# Task item
Transcribe all the entries word for word, but omit the images.

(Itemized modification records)
== Segment start ==

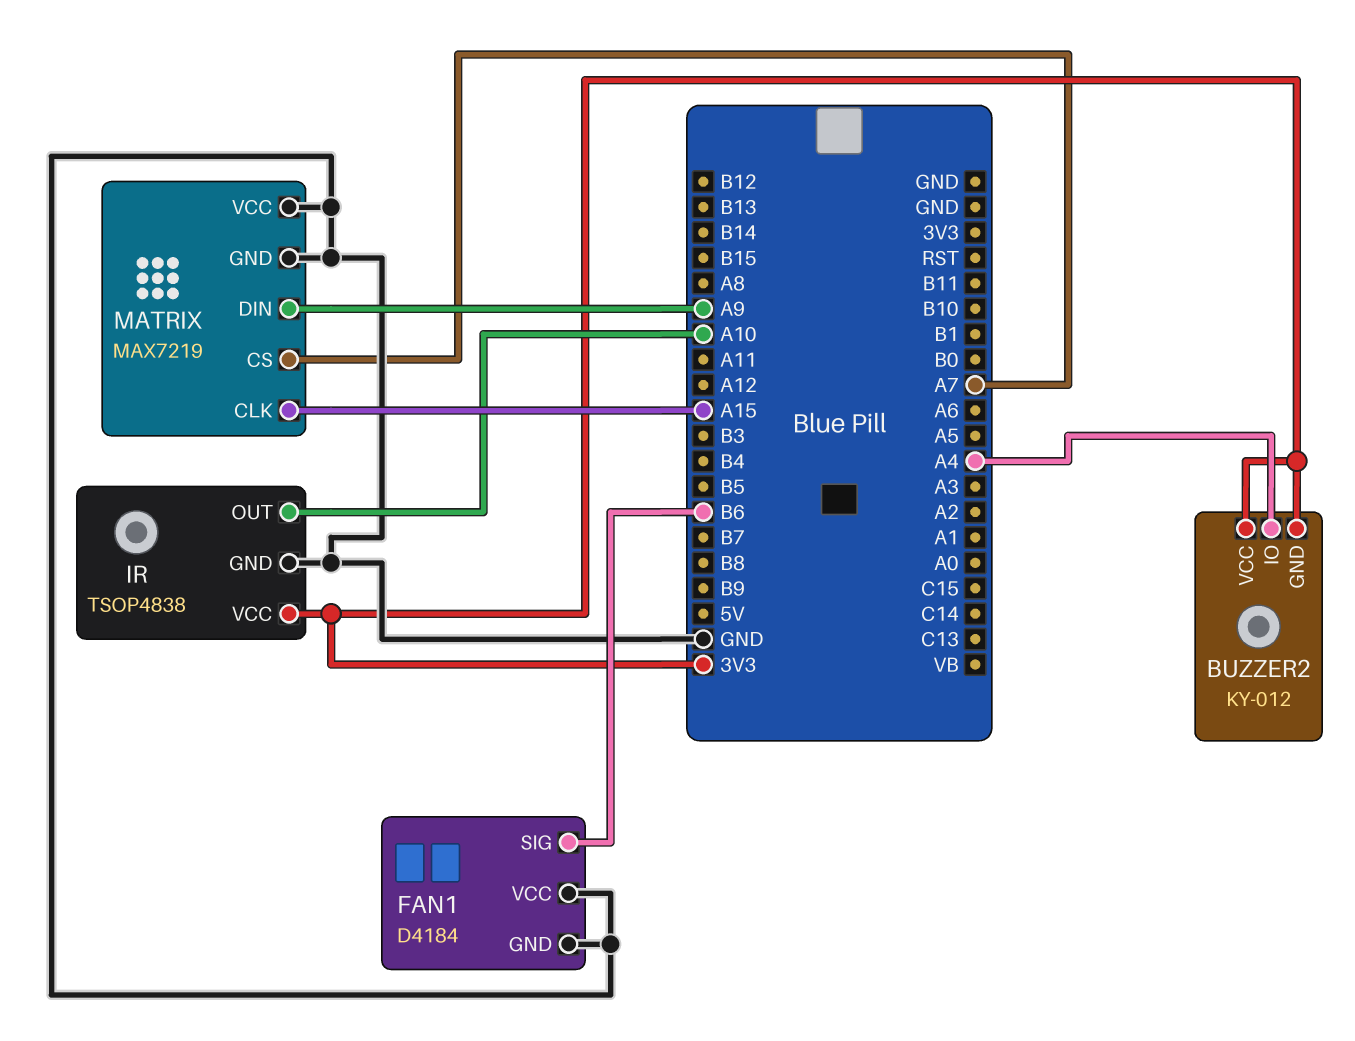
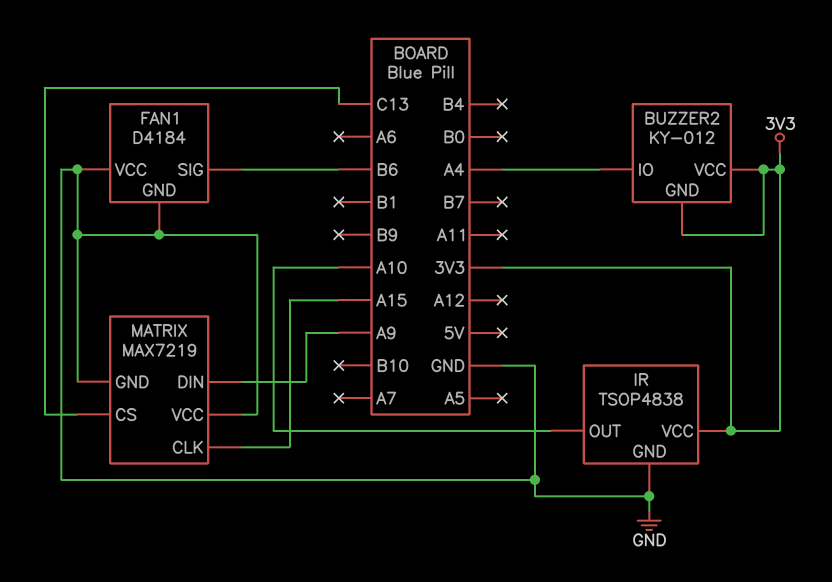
MATRIX pin CS: A7 -> C13

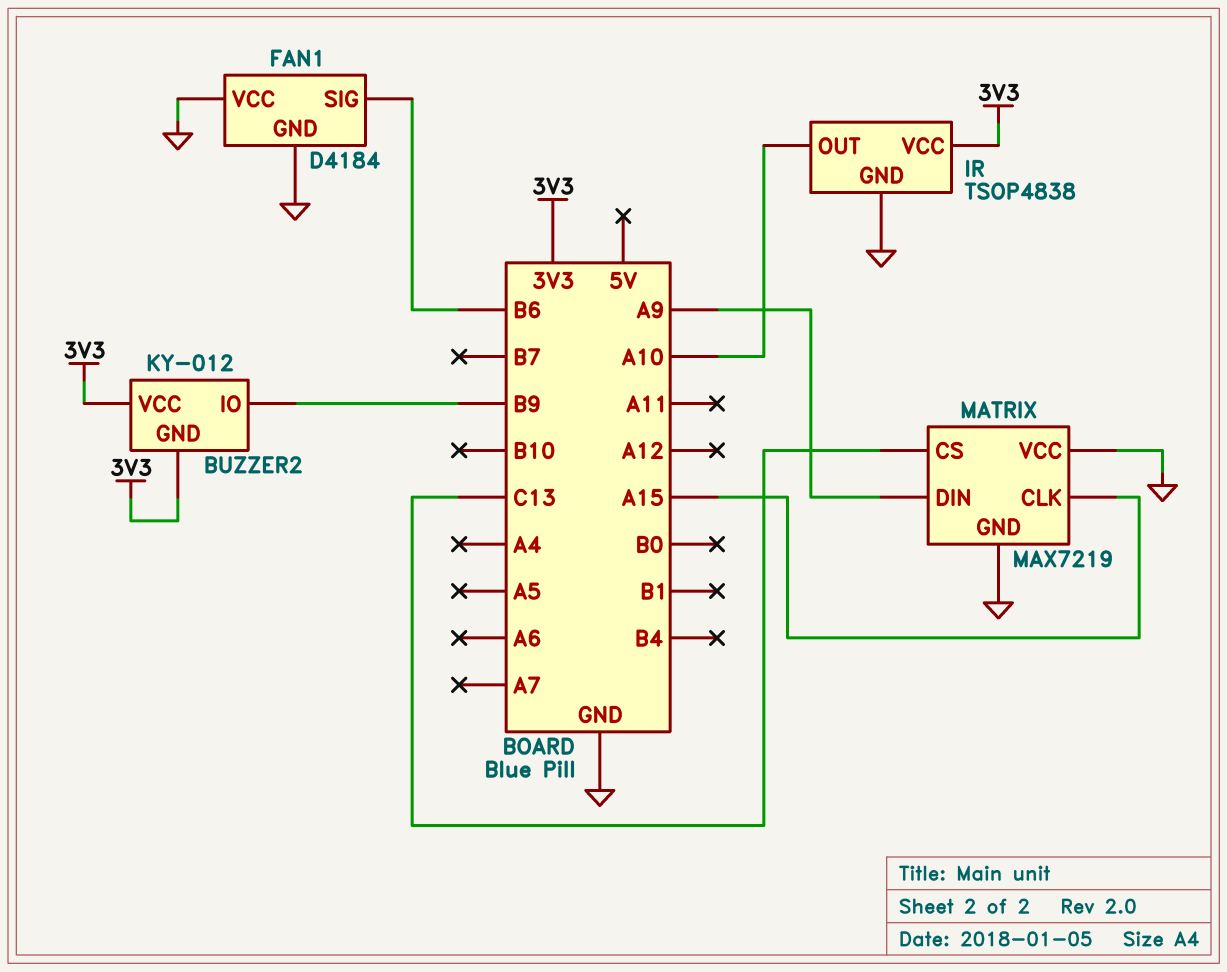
BUZZER2 pin IO: A4 -> B9

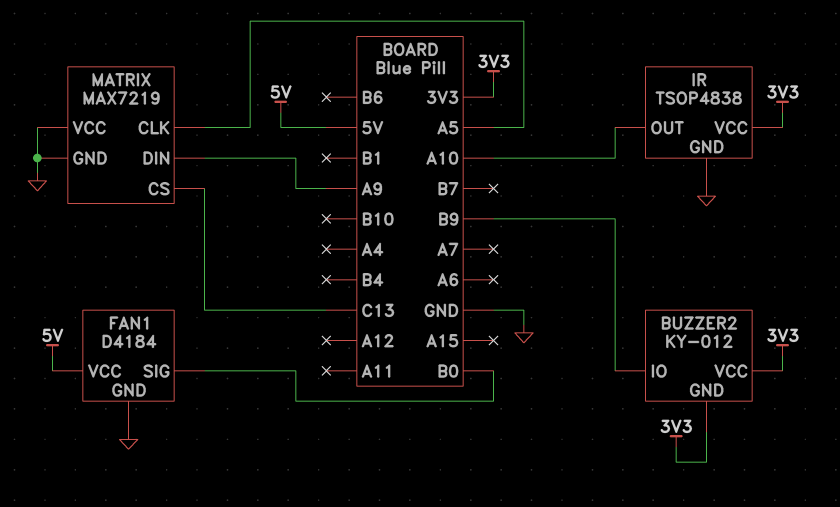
FAN1 pin SIG: B6 -> B0
FAN1 pin VCC: GND -> 5V
MATRIX pin CLK: A15 -> A5

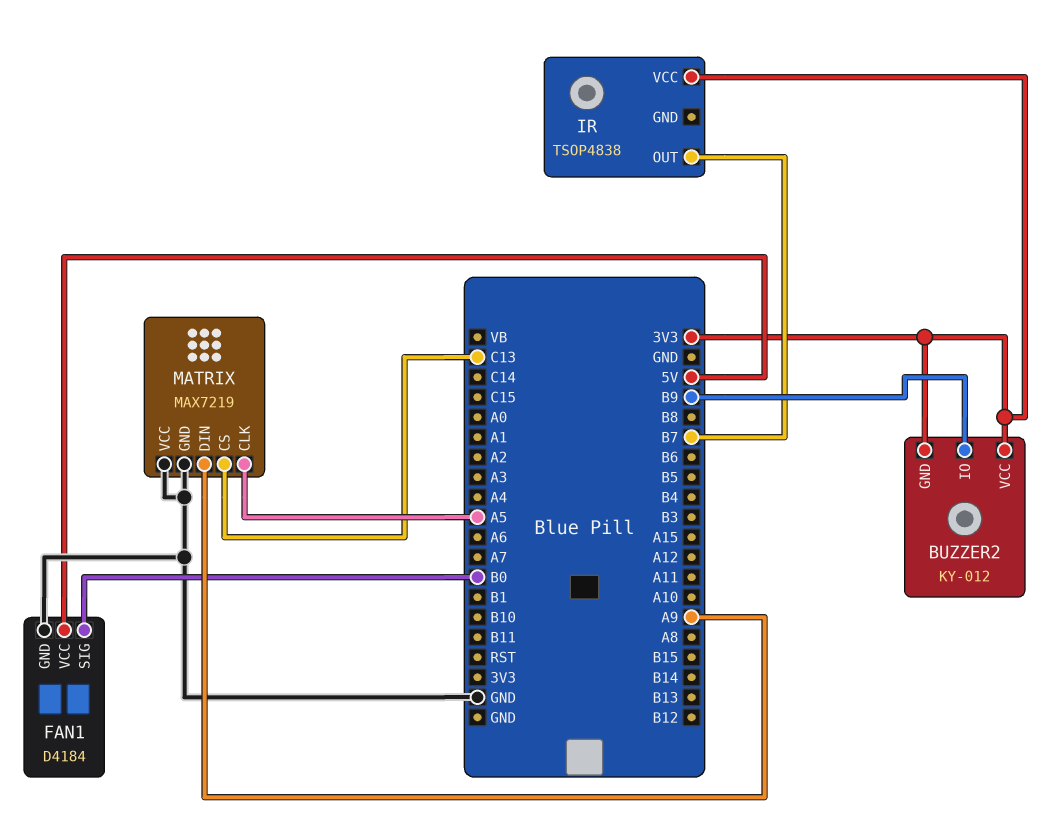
IR pin GND: GND -> none
IR pin OUT: A10 -> B7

== Segment end ==

# Exercise solution
MATRIX pin CS: A7 -> C13

BUZZER2 pin IO: A4 -> B9

FAN1 pin SIG: B6 -> B0
FAN1 pin VCC: GND -> 5V
MATRIX pin CLK: A15 -> A5

IR pin GND: GND -> none
IR pin OUT: A10 -> B7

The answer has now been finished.